--- Exercise ---
Extract every record, exactly as written, and ignore the pictures.

[[ Recorded data, beginning ]]

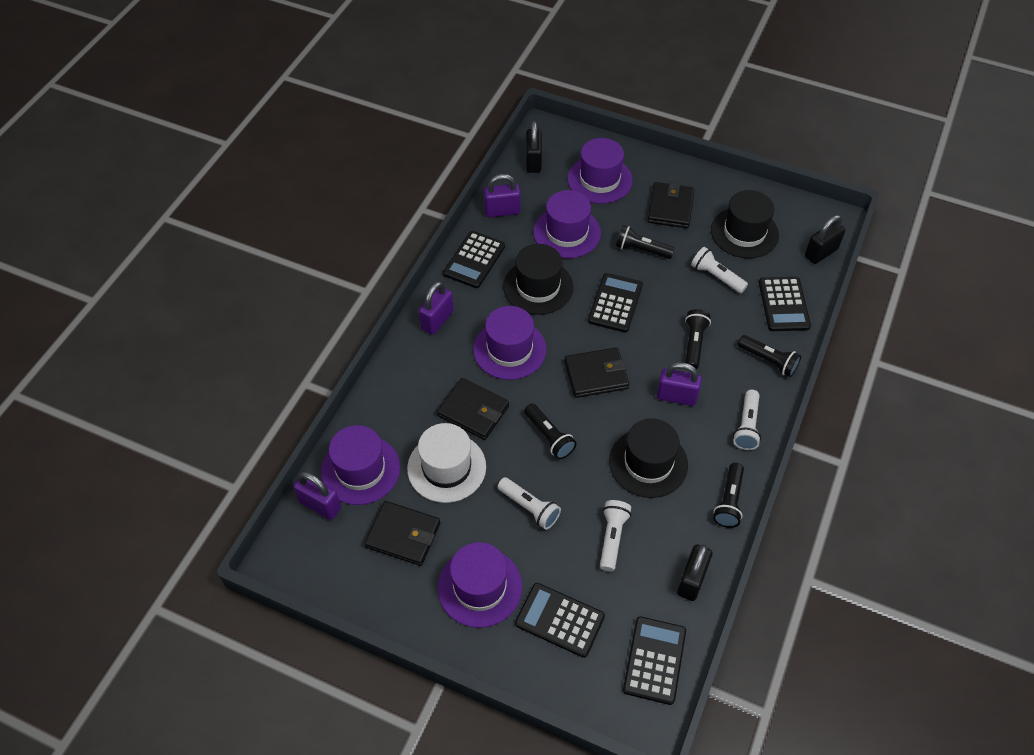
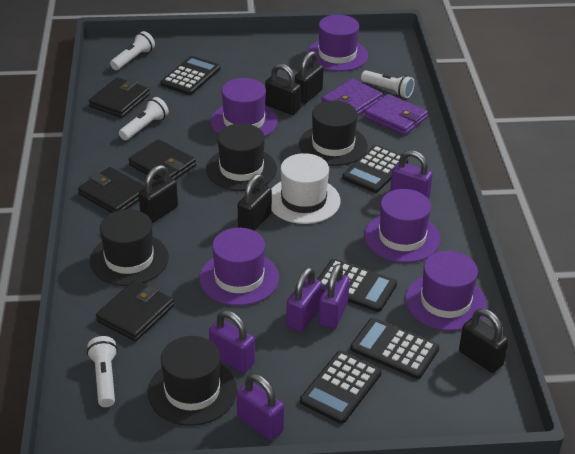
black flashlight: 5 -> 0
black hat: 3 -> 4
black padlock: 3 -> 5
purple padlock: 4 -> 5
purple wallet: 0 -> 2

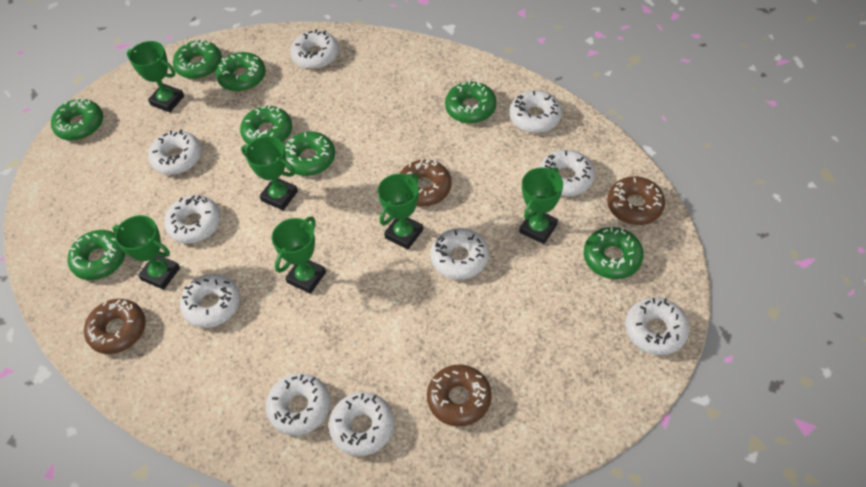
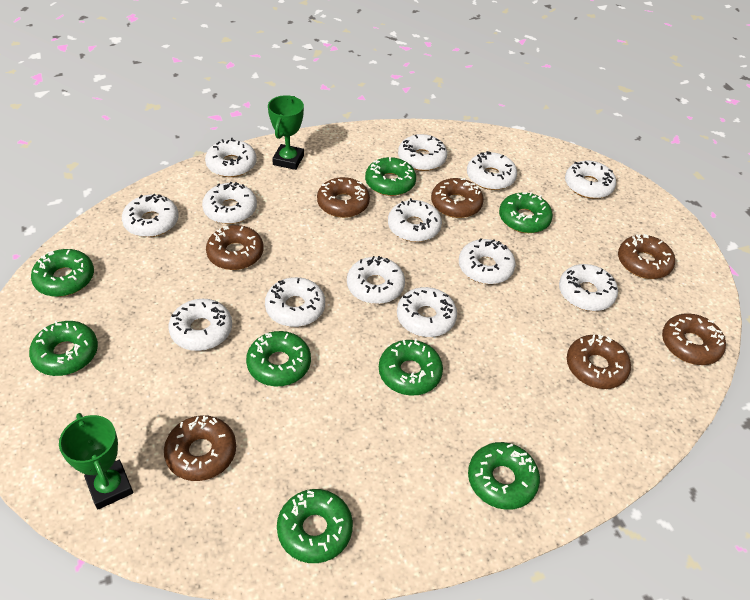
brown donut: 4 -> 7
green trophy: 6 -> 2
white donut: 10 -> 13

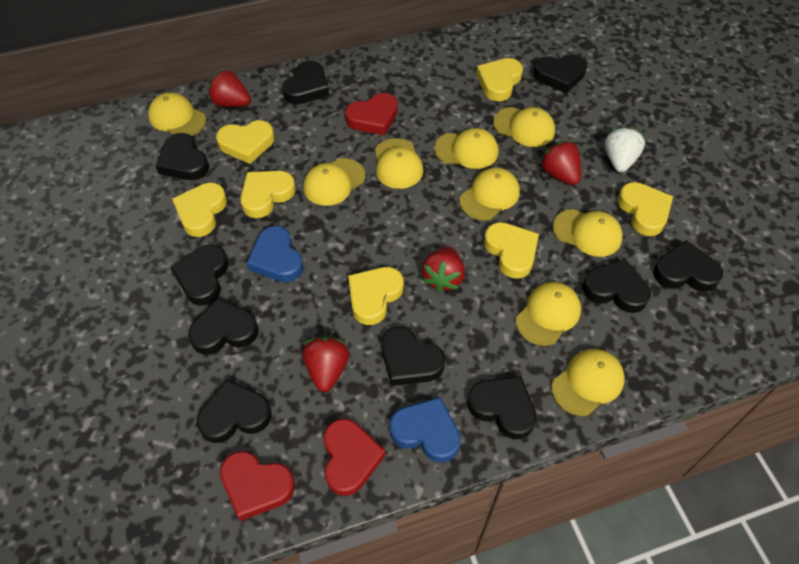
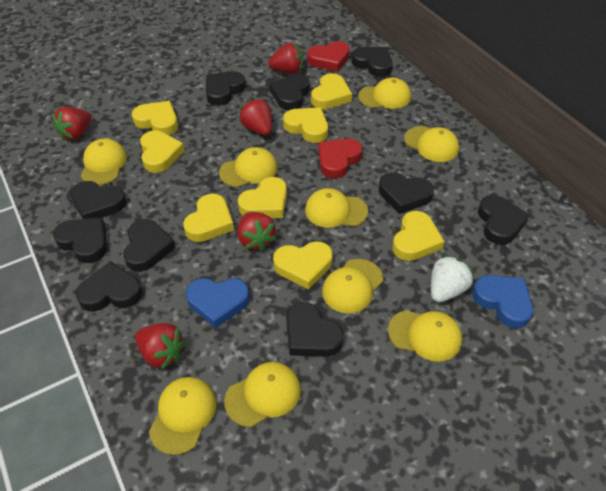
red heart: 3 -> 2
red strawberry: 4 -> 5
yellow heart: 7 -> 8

[[ Recorded data, end ]]

--- Task answer ---
black flashlight: 5 -> 0
black hat: 3 -> 4
black padlock: 3 -> 5
purple padlock: 4 -> 5
purple wallet: 0 -> 2

brown donut: 4 -> 7
green trophy: 6 -> 2
white donut: 10 -> 13

red heart: 3 -> 2
red strawberry: 4 -> 5
yellow heart: 7 -> 8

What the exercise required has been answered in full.